Task instructions >>
Starting at the line that contains "R6: 56k (GND, n10) -> 30k (GND, n10)", restate every line word for word through the end of the entries.

Data for processing >>

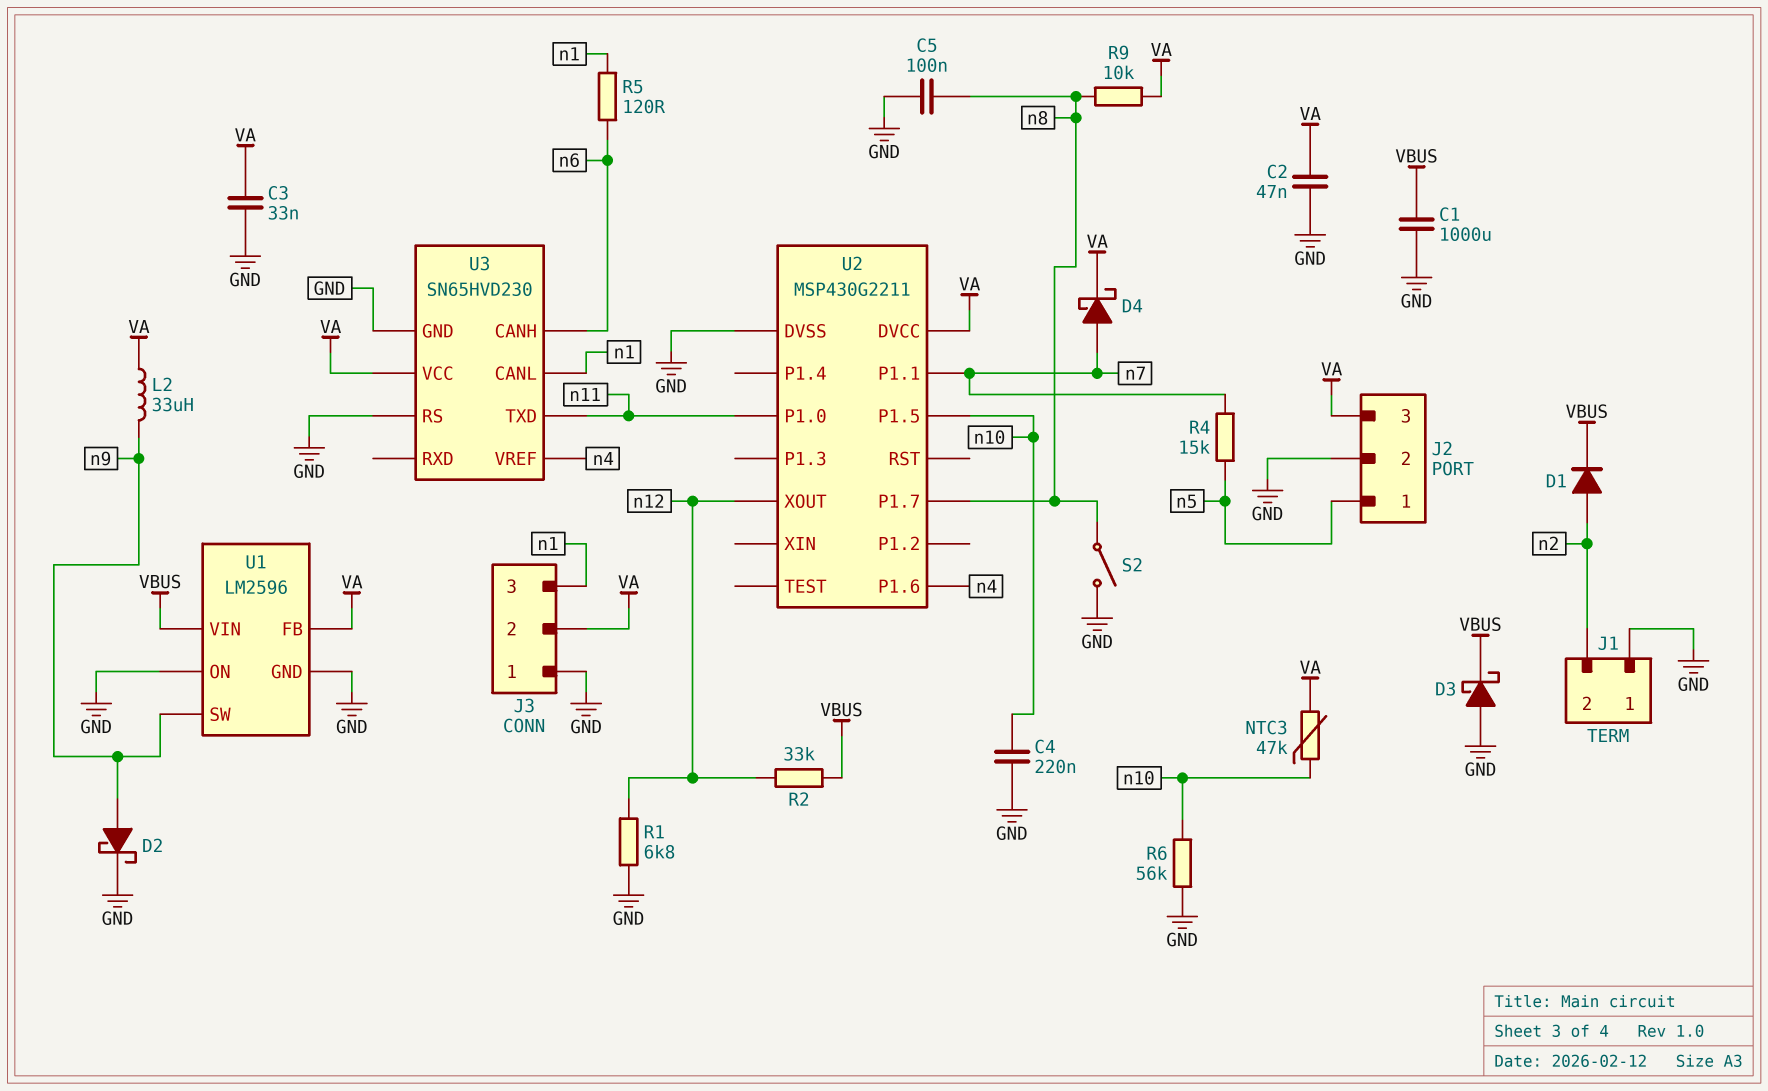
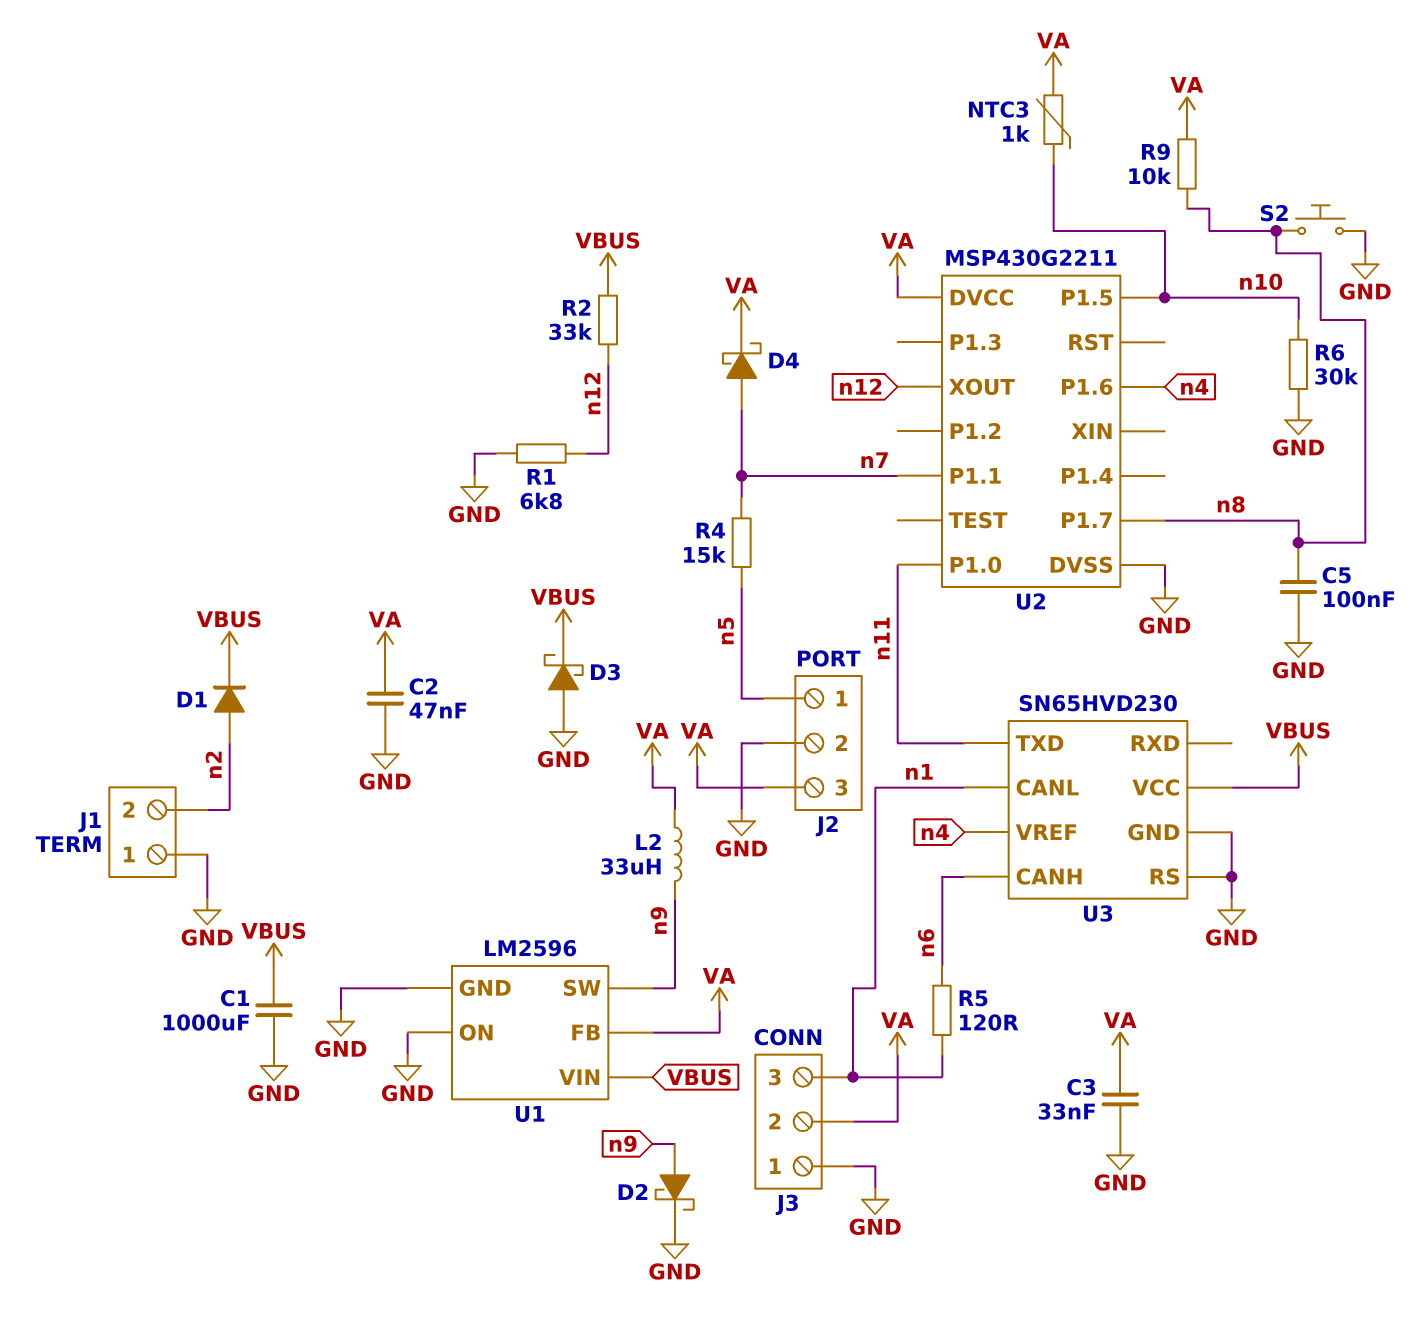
C4: 220nF (GND, n10) -> none
NTC3: 47k (VA, n10) -> 1k (VA, n10)
R6: 56k (GND, n10) -> 30k (GND, n10)
S2: switch (GND, n8) -> button (GND, n8)
U3 pin VCC: VA -> VBUS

Task solution >>
R6: 56k (GND, n10) -> 30k (GND, n10)
S2: switch (GND, n8) -> button (GND, n8)
U3 pin VCC: VA -> VBUS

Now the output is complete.